Copy out the listing exactly, from its first line up to and including the line with "gray L-shape: moved 15".
* * *
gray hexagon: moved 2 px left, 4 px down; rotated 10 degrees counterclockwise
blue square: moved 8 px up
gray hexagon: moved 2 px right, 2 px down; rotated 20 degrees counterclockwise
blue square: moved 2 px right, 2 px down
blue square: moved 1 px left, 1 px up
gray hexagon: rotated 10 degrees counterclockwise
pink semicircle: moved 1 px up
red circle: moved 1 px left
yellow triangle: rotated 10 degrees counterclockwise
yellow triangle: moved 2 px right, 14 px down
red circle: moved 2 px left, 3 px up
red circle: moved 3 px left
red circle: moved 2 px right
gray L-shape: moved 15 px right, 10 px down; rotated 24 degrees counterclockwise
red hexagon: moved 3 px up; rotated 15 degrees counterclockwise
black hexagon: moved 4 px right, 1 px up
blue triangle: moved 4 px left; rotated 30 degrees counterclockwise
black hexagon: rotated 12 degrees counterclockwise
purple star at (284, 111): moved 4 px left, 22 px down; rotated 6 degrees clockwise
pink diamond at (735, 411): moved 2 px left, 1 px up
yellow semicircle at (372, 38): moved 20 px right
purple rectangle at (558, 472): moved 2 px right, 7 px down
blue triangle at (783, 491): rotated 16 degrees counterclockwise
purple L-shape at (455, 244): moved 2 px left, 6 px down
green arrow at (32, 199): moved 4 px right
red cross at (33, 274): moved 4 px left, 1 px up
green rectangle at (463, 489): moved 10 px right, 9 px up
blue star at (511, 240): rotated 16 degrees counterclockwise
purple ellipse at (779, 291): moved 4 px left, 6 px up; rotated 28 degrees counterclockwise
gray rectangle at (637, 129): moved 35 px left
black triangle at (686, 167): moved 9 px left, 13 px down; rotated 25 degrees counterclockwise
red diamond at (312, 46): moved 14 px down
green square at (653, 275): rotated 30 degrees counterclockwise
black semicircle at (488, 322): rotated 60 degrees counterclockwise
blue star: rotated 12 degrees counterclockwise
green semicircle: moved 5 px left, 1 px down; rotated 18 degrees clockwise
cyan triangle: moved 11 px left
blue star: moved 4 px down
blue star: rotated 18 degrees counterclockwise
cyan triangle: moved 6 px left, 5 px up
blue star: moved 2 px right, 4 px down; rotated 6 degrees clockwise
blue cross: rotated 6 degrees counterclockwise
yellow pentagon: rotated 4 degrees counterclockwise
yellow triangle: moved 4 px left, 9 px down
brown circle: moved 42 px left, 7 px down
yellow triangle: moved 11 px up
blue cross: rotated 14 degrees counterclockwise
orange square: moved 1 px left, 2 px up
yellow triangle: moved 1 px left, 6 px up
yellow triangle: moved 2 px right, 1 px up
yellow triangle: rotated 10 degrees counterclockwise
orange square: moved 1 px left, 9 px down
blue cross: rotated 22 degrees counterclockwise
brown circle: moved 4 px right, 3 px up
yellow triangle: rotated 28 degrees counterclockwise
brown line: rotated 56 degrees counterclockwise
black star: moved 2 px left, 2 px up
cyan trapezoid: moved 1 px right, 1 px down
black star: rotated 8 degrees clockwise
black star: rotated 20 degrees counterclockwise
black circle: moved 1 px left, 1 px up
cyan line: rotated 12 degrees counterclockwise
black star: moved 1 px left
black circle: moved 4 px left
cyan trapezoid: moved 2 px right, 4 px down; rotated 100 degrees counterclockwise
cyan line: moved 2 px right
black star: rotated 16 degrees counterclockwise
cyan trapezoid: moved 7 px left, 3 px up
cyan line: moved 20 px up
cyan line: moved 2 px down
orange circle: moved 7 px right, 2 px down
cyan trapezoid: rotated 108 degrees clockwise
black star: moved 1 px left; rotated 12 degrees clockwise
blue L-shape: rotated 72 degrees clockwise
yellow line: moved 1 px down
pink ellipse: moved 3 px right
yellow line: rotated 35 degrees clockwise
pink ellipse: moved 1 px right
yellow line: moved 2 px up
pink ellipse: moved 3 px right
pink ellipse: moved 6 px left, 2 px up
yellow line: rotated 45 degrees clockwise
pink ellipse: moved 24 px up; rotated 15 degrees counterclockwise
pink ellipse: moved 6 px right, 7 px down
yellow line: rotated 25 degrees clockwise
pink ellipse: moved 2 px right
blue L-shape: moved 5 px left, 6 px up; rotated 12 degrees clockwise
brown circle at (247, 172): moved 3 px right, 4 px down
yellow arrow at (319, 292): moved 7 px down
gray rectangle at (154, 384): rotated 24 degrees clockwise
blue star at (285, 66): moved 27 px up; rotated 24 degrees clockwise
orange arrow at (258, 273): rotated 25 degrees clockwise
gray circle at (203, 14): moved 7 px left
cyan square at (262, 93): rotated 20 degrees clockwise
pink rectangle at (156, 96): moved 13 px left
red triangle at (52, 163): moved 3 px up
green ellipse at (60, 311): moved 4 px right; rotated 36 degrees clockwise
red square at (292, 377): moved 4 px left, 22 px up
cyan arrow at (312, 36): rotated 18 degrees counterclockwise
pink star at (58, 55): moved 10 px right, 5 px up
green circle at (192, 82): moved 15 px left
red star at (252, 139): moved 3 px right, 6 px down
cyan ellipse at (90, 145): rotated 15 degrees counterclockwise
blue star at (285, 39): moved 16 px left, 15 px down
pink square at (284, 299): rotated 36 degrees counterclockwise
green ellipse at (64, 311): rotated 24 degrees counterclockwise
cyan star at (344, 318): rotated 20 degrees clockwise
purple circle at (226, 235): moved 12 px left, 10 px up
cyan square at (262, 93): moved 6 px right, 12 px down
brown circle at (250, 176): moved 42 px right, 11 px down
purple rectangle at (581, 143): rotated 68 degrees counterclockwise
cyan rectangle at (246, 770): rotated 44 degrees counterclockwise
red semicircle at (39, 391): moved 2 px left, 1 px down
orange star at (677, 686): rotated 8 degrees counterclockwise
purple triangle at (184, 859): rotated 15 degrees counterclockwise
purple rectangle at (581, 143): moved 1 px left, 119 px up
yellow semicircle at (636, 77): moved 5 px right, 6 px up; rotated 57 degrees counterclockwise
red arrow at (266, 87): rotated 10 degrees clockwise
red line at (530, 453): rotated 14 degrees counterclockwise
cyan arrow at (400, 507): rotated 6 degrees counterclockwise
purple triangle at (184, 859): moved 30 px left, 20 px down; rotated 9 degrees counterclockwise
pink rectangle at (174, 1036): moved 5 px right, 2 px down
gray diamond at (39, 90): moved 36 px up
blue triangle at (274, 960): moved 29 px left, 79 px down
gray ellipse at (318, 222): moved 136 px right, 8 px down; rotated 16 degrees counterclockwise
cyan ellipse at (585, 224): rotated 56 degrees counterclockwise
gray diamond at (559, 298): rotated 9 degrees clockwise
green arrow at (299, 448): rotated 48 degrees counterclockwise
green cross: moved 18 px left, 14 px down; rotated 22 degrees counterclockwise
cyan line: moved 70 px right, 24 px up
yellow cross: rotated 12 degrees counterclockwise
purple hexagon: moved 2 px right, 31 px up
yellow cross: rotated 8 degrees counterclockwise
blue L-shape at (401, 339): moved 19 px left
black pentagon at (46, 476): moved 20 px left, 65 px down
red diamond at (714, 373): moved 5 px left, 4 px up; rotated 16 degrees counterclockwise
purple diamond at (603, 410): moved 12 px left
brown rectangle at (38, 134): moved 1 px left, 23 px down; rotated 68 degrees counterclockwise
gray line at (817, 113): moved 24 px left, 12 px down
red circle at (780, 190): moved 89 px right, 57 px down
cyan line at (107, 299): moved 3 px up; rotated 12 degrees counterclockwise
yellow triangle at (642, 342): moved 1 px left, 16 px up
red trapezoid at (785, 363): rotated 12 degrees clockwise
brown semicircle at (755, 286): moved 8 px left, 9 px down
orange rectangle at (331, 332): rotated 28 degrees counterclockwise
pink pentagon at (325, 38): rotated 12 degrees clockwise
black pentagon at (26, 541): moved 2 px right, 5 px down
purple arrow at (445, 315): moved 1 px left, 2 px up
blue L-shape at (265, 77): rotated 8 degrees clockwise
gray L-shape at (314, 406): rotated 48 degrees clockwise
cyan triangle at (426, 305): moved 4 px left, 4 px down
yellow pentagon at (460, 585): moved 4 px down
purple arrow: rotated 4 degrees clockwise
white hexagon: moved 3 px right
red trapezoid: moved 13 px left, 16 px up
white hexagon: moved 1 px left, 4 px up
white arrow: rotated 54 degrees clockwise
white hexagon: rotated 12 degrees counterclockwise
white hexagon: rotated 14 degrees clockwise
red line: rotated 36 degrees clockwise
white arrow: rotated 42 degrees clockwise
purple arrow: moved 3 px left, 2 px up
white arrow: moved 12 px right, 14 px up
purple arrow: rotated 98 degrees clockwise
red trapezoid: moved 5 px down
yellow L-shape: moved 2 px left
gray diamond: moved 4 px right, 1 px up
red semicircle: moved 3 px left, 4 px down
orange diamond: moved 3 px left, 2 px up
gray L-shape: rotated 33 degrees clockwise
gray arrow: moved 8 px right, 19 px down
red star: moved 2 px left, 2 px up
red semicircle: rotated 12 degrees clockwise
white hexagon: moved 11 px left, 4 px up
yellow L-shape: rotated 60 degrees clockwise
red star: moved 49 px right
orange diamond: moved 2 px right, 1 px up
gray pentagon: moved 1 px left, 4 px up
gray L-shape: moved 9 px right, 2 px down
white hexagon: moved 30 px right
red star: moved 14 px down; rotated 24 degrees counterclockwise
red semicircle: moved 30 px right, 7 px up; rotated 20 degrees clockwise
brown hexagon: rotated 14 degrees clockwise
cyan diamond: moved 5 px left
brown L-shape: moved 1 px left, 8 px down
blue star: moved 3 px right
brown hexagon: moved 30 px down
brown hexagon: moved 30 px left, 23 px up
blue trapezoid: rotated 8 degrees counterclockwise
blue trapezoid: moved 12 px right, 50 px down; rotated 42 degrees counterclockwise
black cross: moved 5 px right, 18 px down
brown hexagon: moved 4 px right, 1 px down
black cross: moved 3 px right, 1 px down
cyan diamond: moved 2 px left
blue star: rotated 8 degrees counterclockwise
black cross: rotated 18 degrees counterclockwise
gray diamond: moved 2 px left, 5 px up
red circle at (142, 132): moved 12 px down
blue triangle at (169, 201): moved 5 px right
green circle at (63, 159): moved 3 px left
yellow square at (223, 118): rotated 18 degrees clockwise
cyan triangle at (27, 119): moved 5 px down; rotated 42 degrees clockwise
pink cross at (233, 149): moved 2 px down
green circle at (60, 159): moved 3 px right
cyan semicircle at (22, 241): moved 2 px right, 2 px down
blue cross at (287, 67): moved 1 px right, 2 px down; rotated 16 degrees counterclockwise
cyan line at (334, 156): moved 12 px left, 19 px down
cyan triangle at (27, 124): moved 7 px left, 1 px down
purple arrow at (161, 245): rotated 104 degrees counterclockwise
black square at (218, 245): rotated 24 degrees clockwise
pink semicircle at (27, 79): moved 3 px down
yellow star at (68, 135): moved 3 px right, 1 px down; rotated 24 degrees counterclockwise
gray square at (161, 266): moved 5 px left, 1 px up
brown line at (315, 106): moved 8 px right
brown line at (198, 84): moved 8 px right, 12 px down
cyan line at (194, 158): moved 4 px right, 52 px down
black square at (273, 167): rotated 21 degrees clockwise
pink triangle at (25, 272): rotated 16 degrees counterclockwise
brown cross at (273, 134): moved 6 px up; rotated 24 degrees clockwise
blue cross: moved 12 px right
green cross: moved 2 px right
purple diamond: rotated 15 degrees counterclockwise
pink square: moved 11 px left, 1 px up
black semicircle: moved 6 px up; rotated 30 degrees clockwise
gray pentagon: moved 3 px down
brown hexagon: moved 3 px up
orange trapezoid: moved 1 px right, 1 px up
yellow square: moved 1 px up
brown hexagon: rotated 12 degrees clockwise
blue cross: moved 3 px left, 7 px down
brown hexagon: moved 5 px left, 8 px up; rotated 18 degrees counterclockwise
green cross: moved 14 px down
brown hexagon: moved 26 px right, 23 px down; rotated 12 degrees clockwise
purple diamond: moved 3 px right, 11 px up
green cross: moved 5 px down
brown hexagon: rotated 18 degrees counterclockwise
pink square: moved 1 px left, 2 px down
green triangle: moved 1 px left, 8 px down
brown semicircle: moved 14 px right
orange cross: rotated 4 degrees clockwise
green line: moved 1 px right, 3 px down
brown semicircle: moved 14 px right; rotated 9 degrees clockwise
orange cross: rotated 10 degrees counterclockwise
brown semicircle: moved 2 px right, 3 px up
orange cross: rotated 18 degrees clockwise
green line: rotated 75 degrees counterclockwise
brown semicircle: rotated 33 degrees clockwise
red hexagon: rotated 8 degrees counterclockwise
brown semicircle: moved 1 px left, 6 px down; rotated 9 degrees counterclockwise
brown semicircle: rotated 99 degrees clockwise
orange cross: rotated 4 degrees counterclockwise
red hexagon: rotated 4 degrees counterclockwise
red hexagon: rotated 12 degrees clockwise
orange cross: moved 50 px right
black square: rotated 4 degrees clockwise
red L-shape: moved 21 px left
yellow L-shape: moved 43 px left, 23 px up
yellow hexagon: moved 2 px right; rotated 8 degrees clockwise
* * *
WRITTEN SOLUTION:
gray hexagon: moved 2 px left, 4 px down; rotated 10 degrees counterclockwise
blue square: moved 8 px up
gray hexagon: moved 2 px right, 2 px down; rotated 20 degrees counterclockwise
blue square: moved 2 px right, 2 px down
blue square: moved 1 px left, 1 px up
gray hexagon: rotated 10 degrees counterclockwise
pink semicircle: moved 1 px up
red circle: moved 1 px left
yellow triangle: rotated 10 degrees counterclockwise
yellow triangle: moved 2 px right, 14 px down
red circle: moved 2 px left, 3 px up
red circle: moved 3 px left
red circle: moved 2 px right
gray L-shape: moved 15 px right, 10 px down; rotated 24 degrees counterclockwise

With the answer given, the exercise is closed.